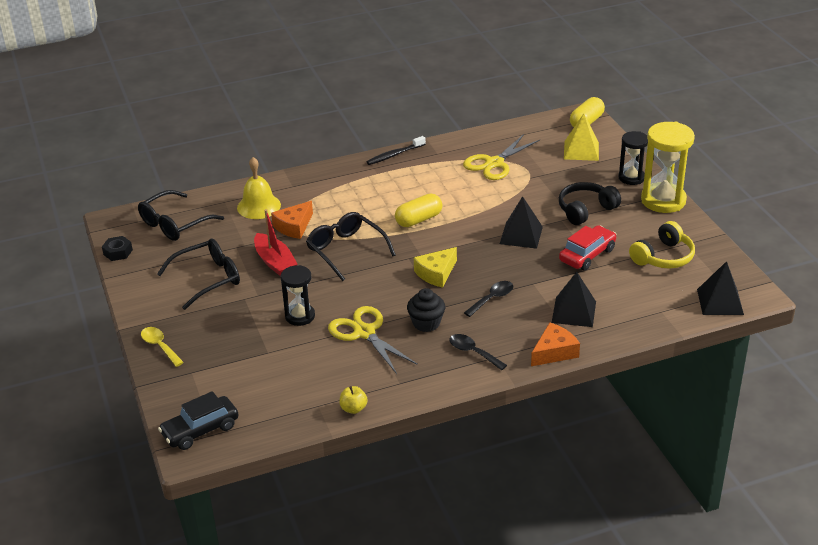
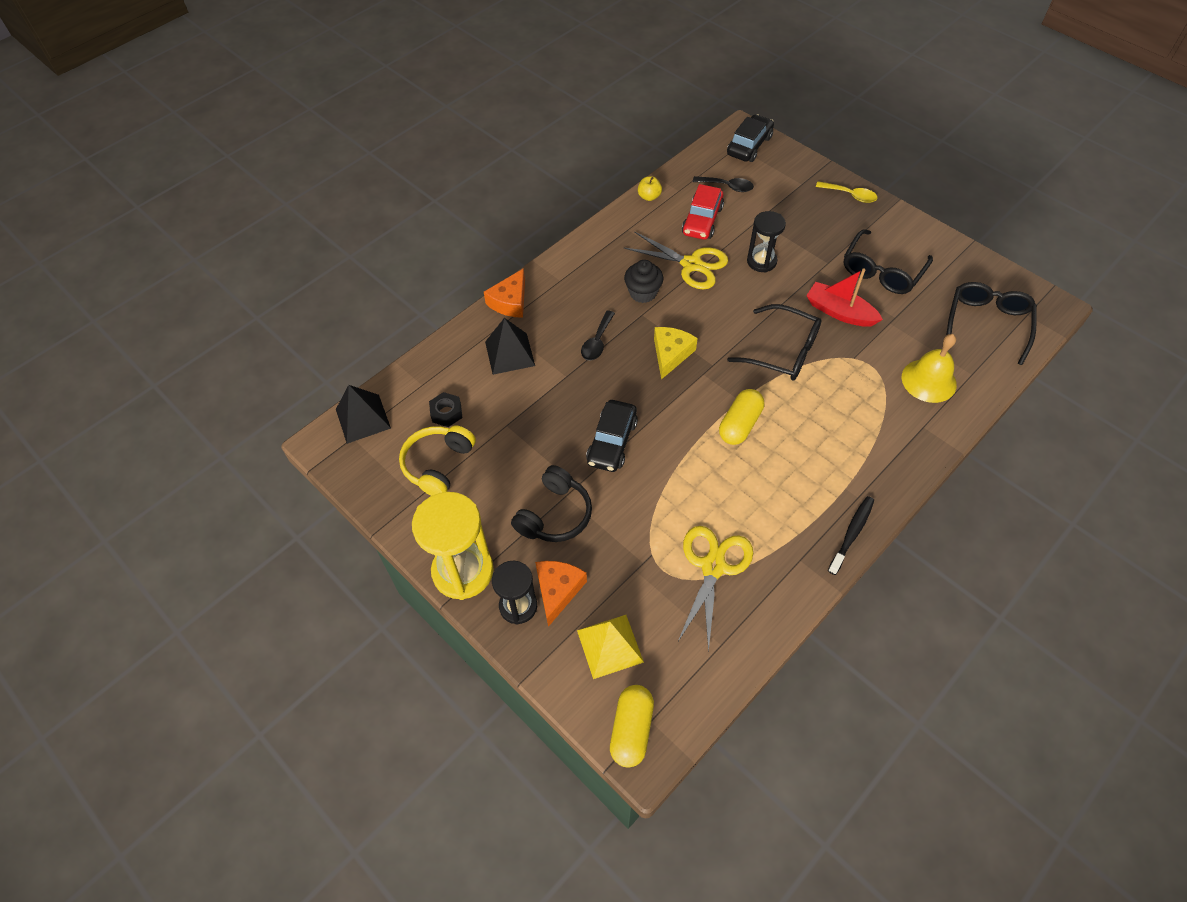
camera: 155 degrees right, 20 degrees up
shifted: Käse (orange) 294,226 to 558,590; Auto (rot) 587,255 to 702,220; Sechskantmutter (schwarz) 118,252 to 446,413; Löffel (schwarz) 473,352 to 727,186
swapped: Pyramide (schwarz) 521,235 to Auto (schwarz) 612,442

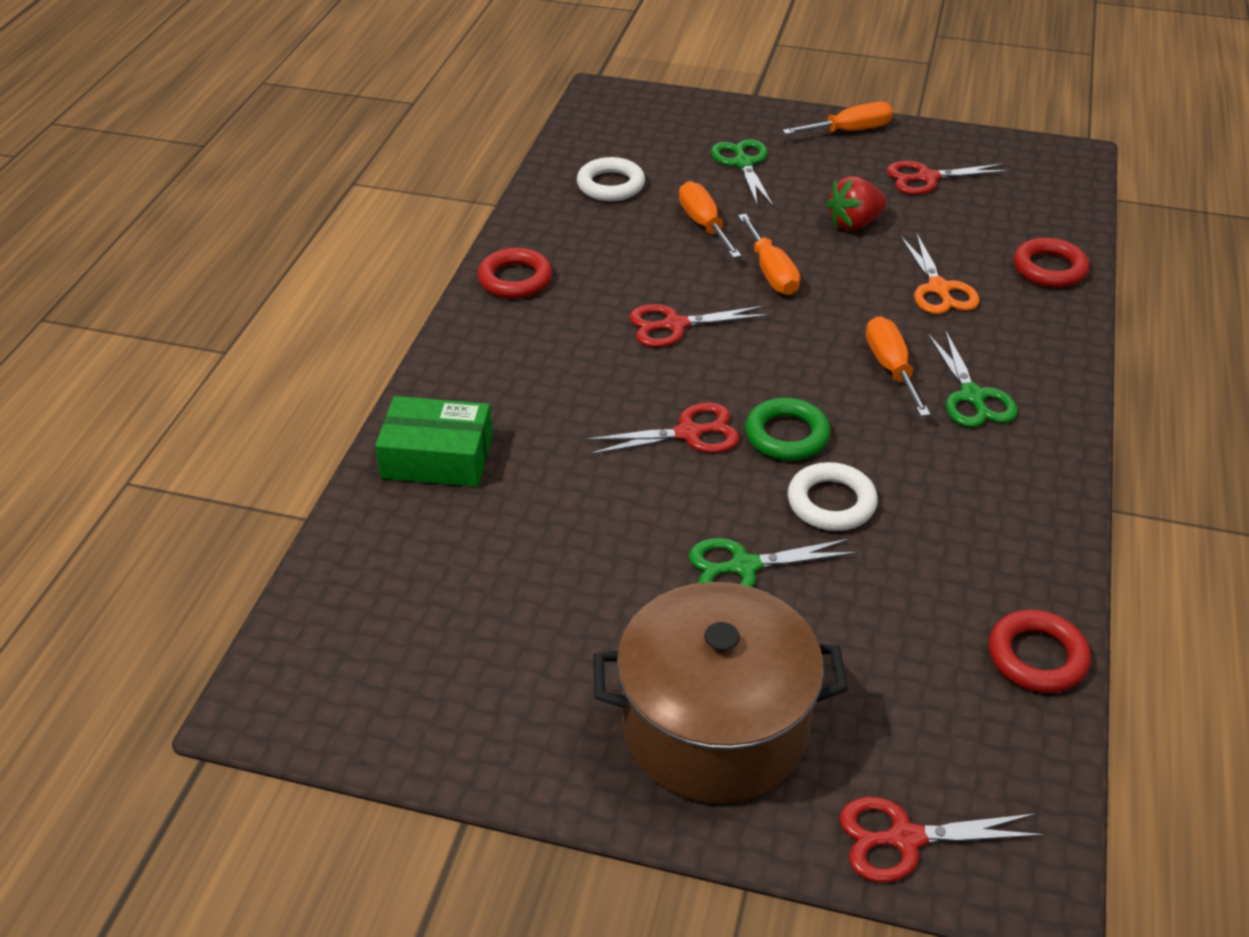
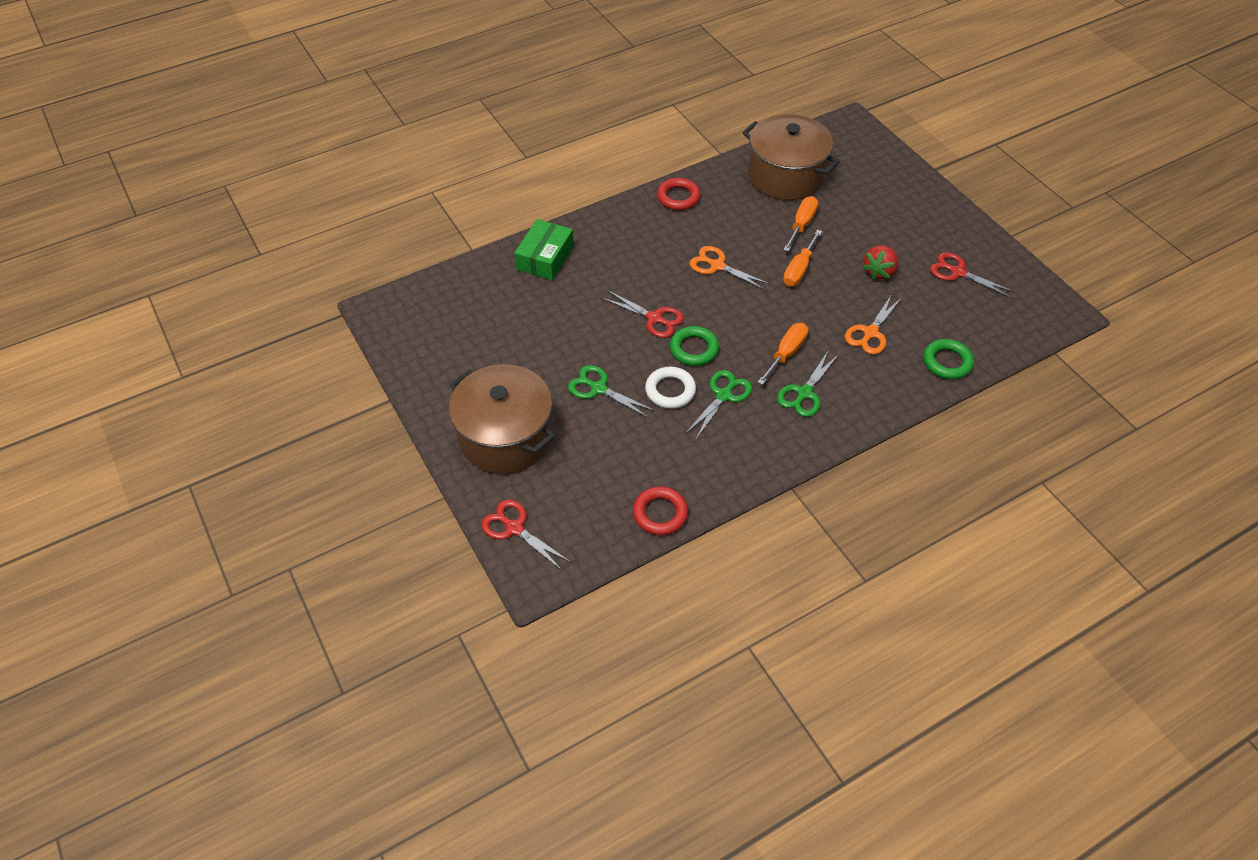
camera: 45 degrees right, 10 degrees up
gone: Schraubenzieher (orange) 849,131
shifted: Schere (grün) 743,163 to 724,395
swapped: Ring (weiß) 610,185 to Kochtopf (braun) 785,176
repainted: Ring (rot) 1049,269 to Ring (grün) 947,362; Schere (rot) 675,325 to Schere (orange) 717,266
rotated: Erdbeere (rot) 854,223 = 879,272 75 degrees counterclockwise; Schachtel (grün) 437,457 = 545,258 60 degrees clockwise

------------------------------------

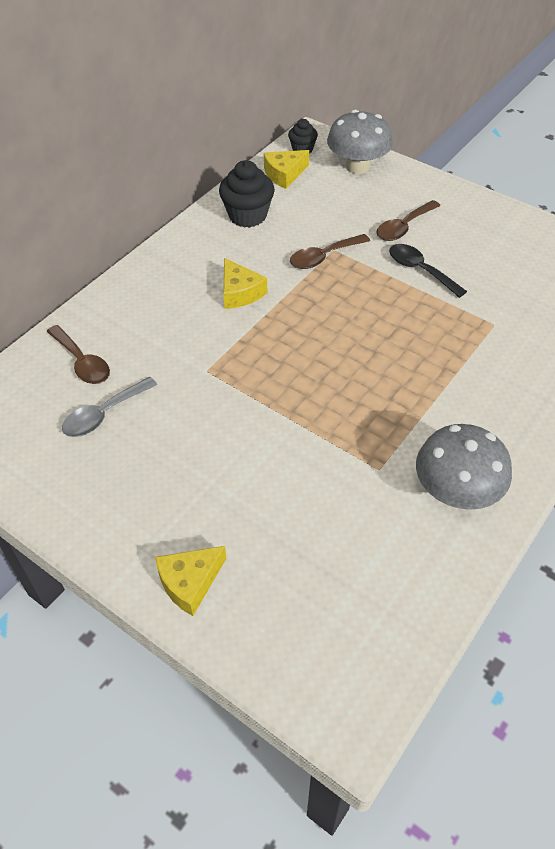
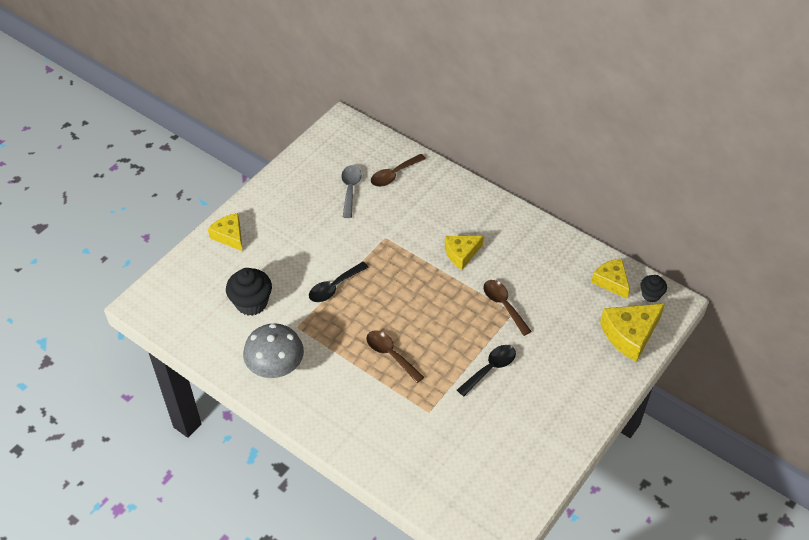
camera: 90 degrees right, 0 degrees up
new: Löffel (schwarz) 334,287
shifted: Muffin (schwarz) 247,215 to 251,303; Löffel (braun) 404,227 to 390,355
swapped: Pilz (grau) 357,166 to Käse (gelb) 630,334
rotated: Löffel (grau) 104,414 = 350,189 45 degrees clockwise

------------------------------------

Work task: Within the listing above, extract exactly the lines from the line with "camera: 155 degrees right, 20 degrees up" to the line with "shifted: Käse (orange)", the two named lines included, and no others.

Output of the exercise:
camera: 155 degrees right, 20 degrees up
shifted: Käse (orange) 294,226 to 558,590; Auto (rot) 587,255 to 702,220; Sechskantmutter (schwarz) 118,252 to 446,413; Löffel (schwarz) 473,352 to 727,186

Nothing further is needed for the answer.